Work task =
Using the listing below, copy exactly the lines from the one containing "P101 pin 1: LINE -> DGND" to the one containing "U101 pin out: CMP -> VTH", both lines included, and no others.

Data for processing Block Start

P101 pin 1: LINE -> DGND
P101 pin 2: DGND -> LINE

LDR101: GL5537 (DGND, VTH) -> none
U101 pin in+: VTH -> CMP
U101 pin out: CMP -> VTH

Data for processing Block End
Data for processing Block Start

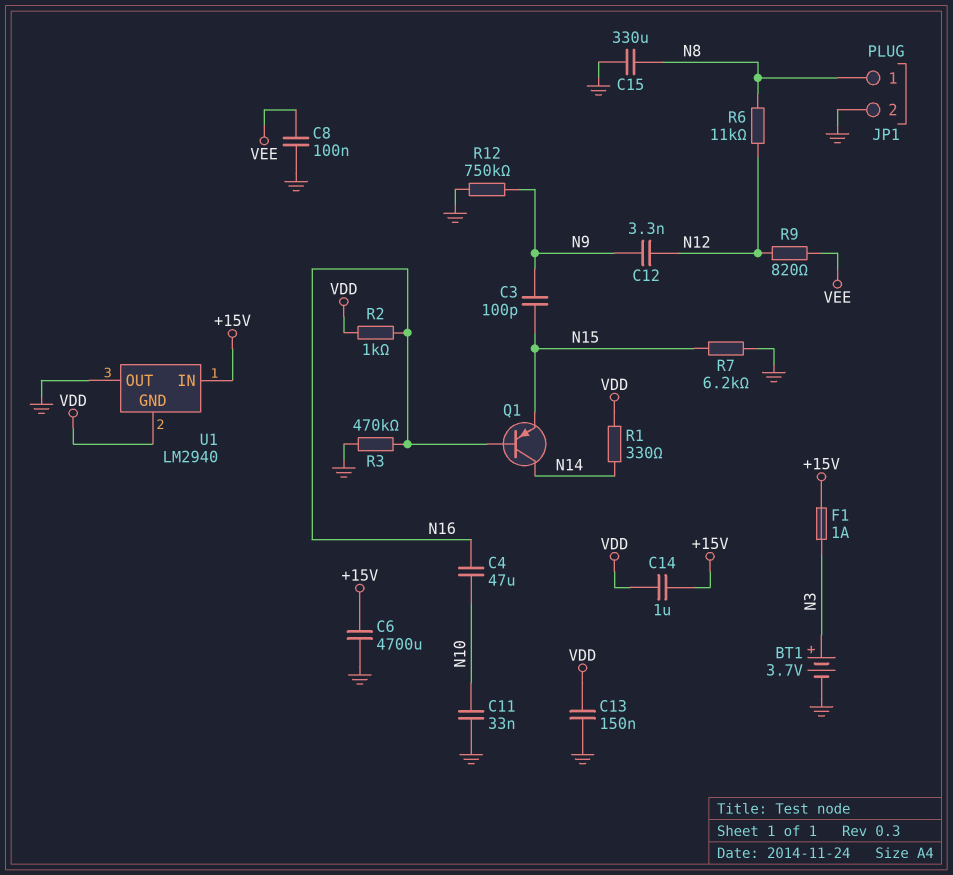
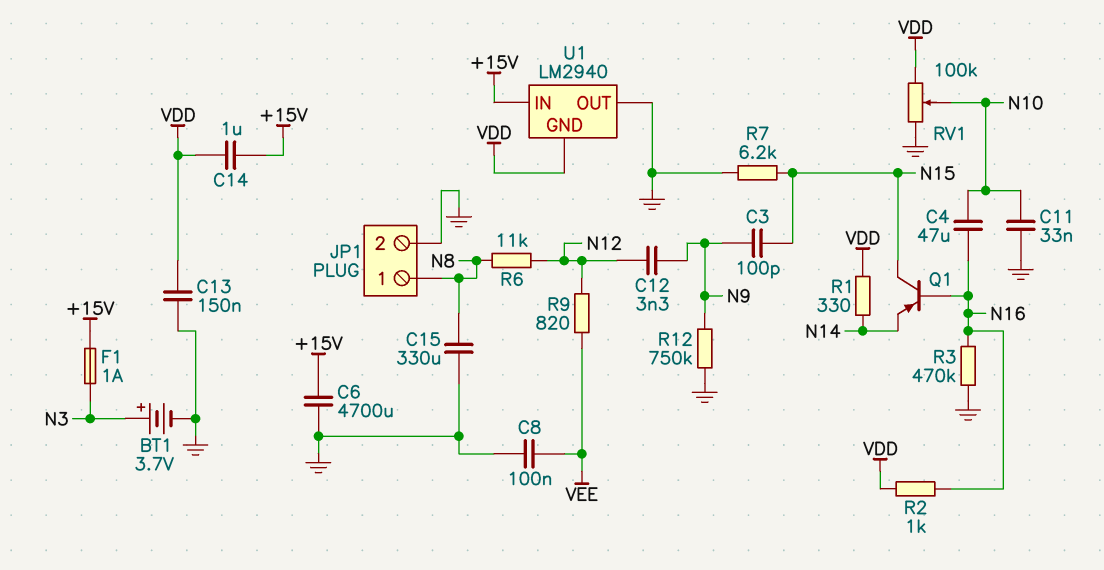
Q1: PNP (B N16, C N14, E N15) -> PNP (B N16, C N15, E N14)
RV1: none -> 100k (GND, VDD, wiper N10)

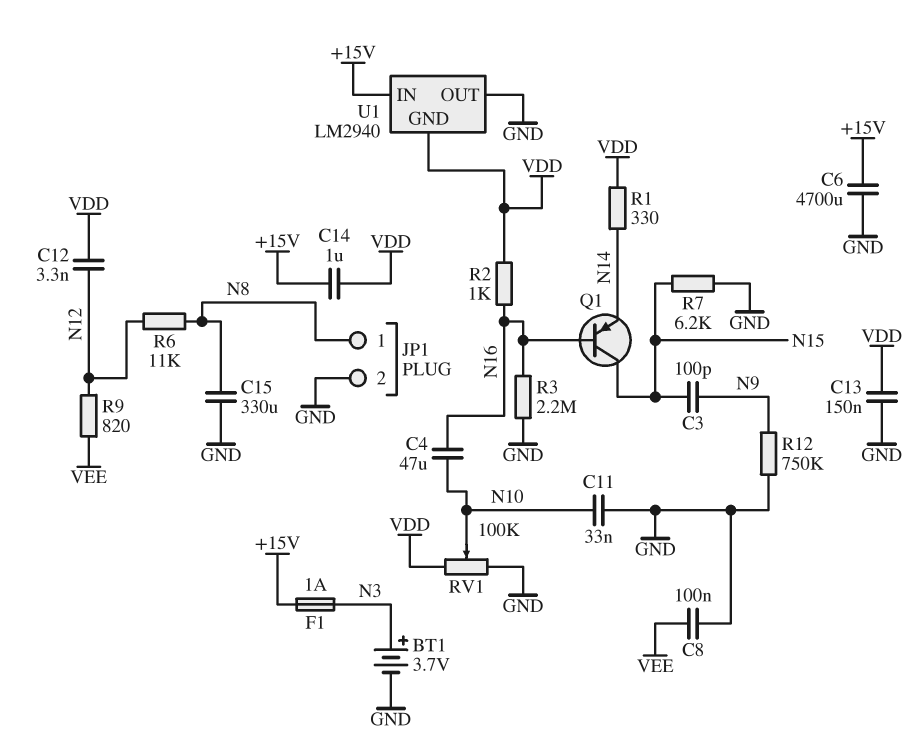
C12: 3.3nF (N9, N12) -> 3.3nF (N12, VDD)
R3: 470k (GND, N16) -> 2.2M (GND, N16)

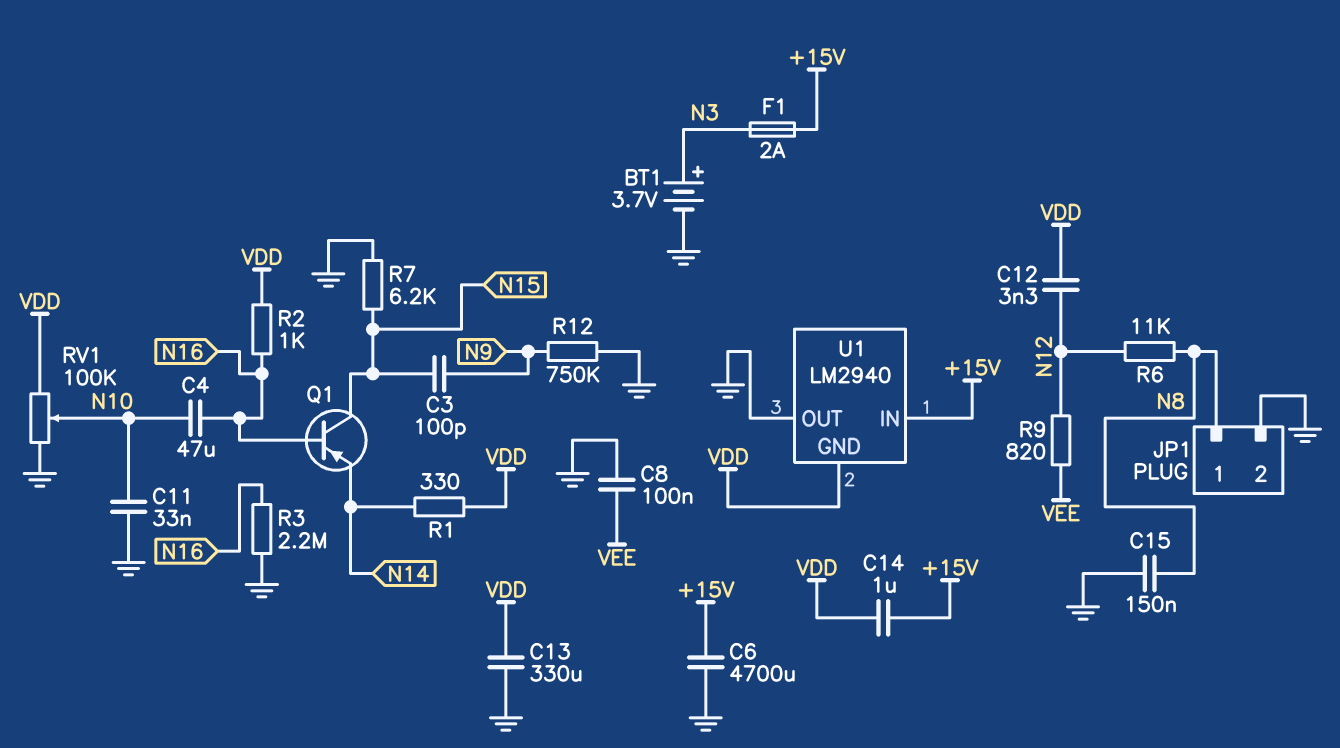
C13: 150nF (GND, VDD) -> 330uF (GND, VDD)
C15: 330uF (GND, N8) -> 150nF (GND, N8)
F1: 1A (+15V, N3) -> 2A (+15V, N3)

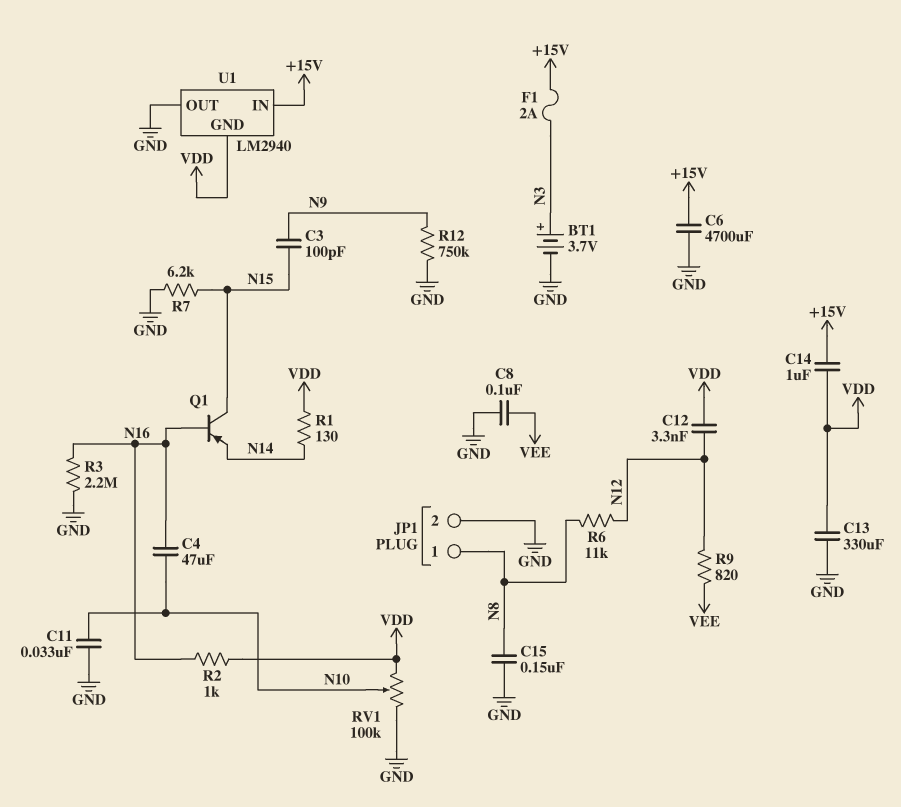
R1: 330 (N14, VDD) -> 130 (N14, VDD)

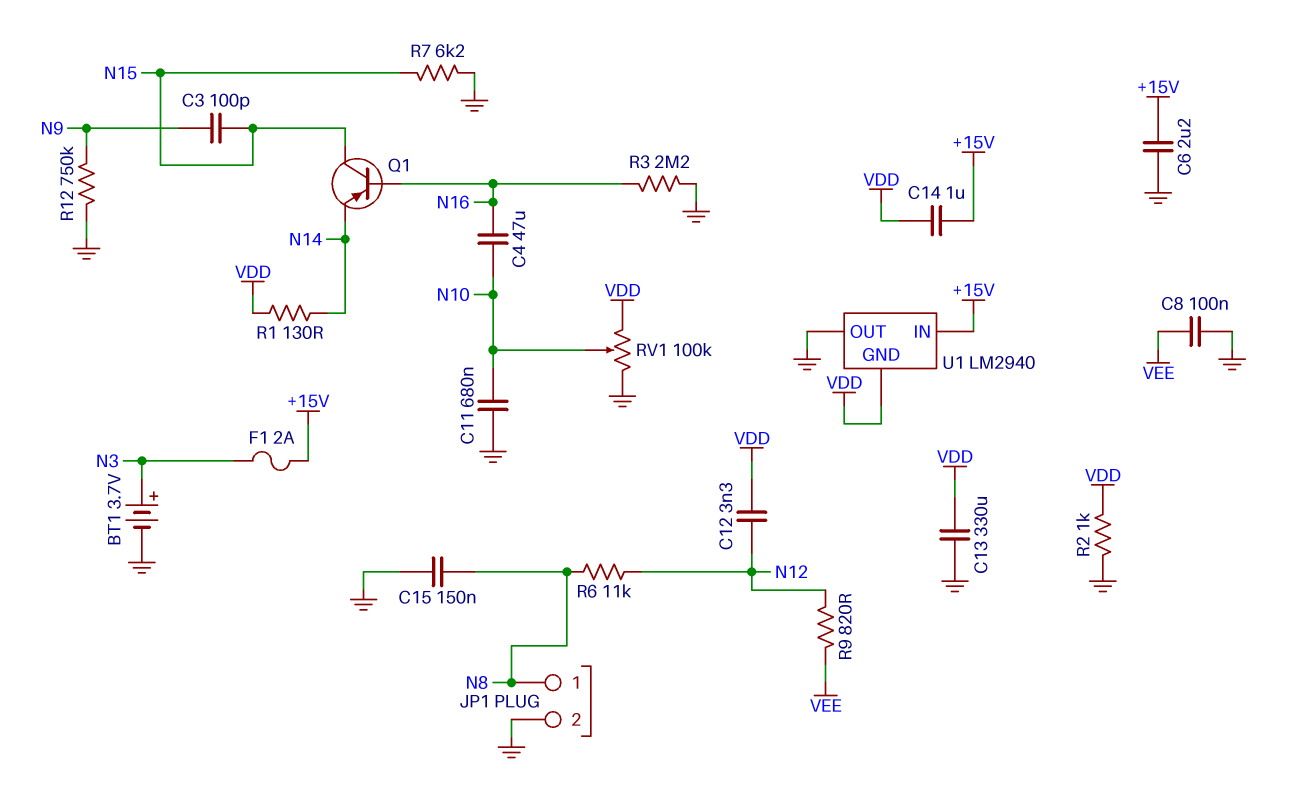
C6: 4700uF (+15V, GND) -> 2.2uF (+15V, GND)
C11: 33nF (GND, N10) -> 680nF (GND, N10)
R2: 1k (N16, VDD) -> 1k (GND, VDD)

Data for processing Block End
Data for processing Block Start

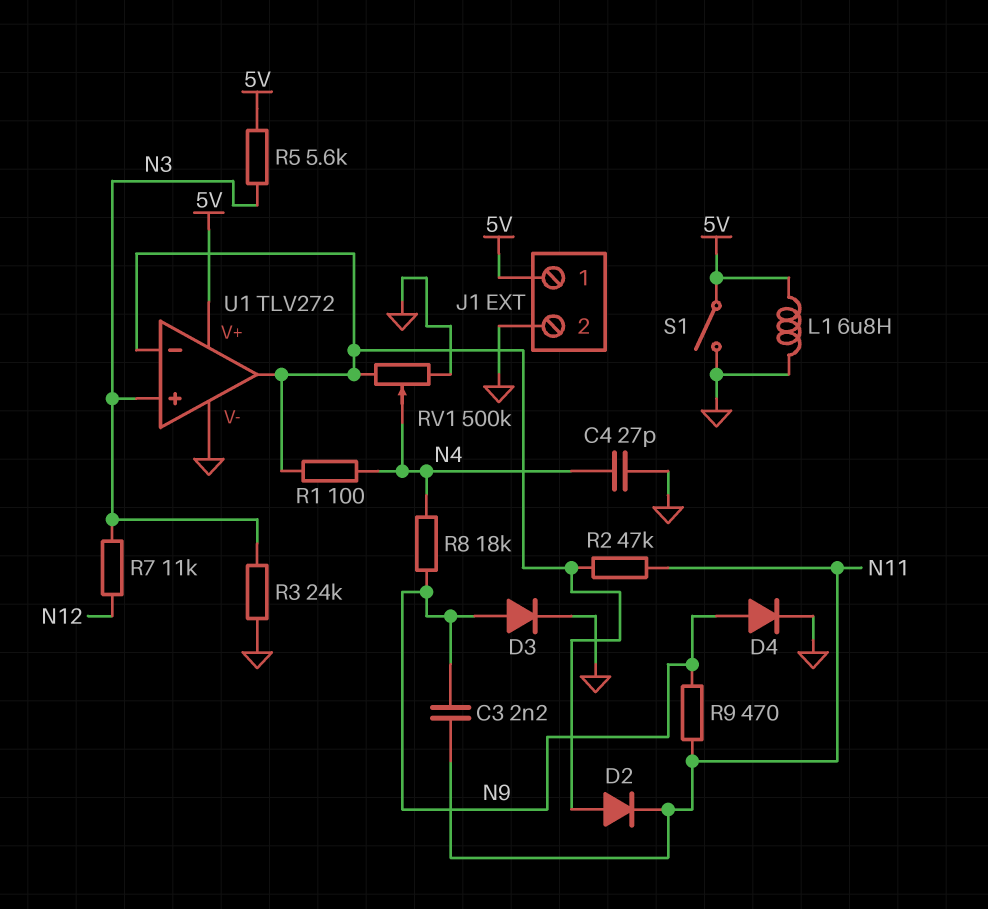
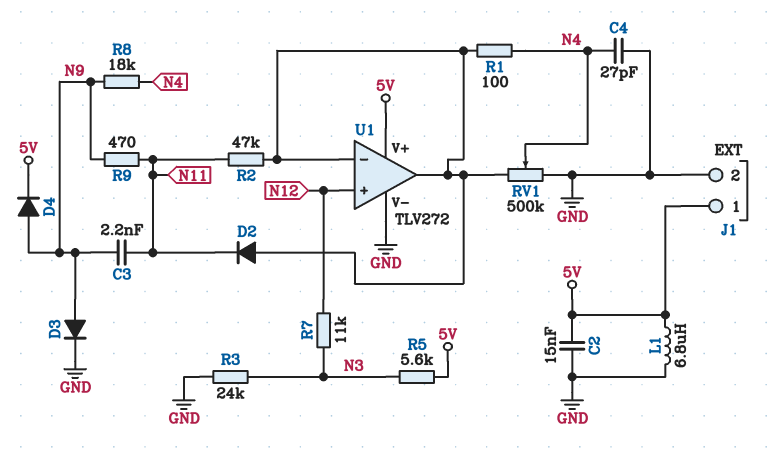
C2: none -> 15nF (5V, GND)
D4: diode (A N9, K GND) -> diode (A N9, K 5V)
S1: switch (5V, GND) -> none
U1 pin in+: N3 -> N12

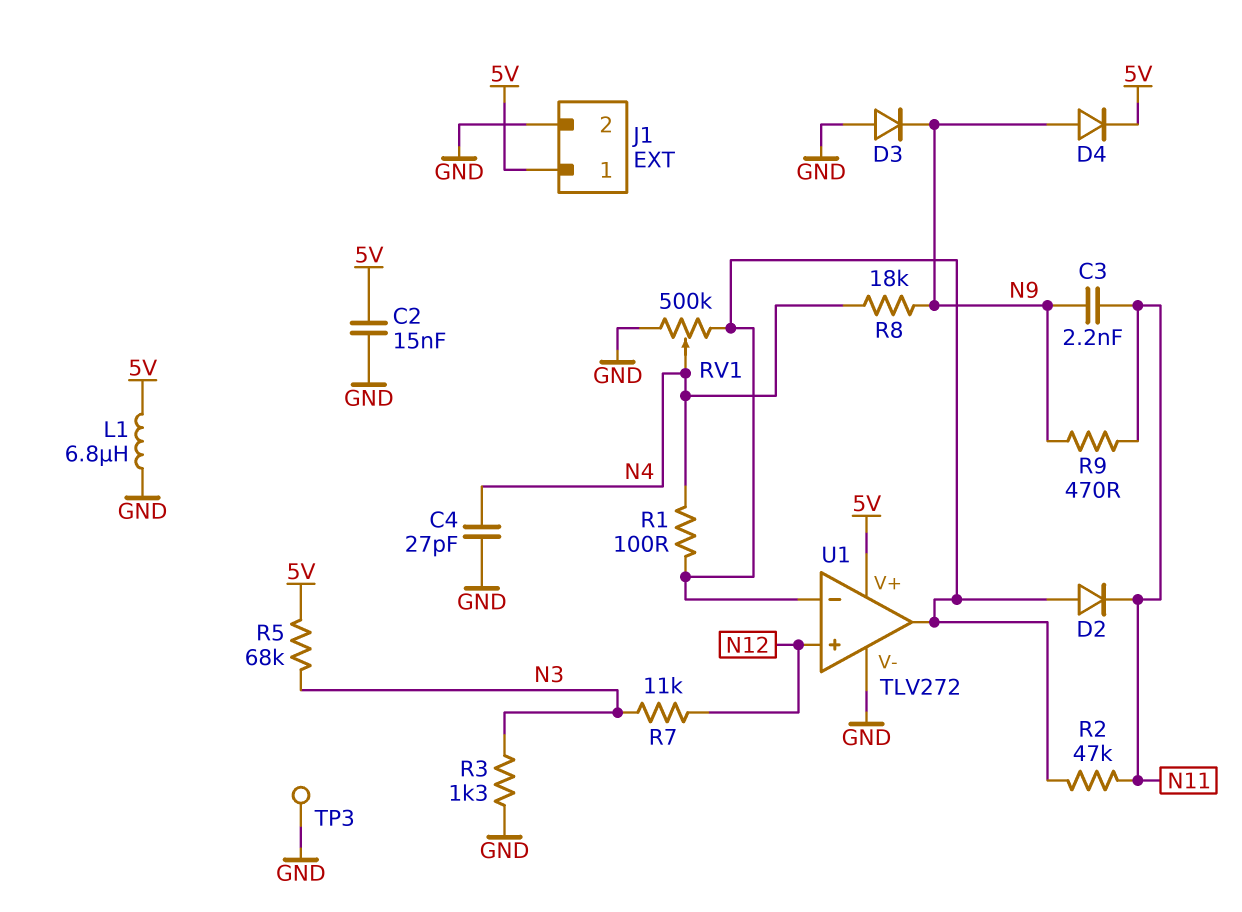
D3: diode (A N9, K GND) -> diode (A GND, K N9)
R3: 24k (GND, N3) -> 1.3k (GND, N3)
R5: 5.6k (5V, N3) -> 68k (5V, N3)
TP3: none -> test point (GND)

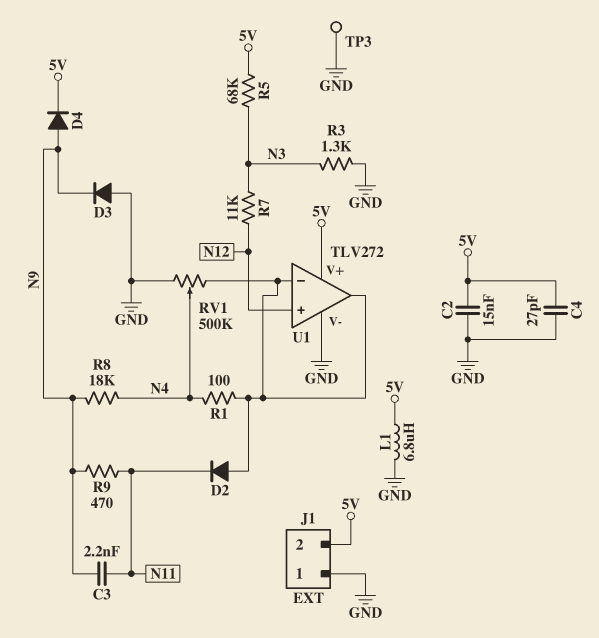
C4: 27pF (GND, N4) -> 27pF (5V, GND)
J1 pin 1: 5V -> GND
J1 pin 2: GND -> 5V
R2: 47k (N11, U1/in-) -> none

Data for processing Block End

Your response =
P101 pin 1: LINE -> DGND
P101 pin 2: DGND -> LINE

LDR101: GL5537 (DGND, VTH) -> none
U101 pin in+: VTH -> CMP
U101 pin out: CMP -> VTH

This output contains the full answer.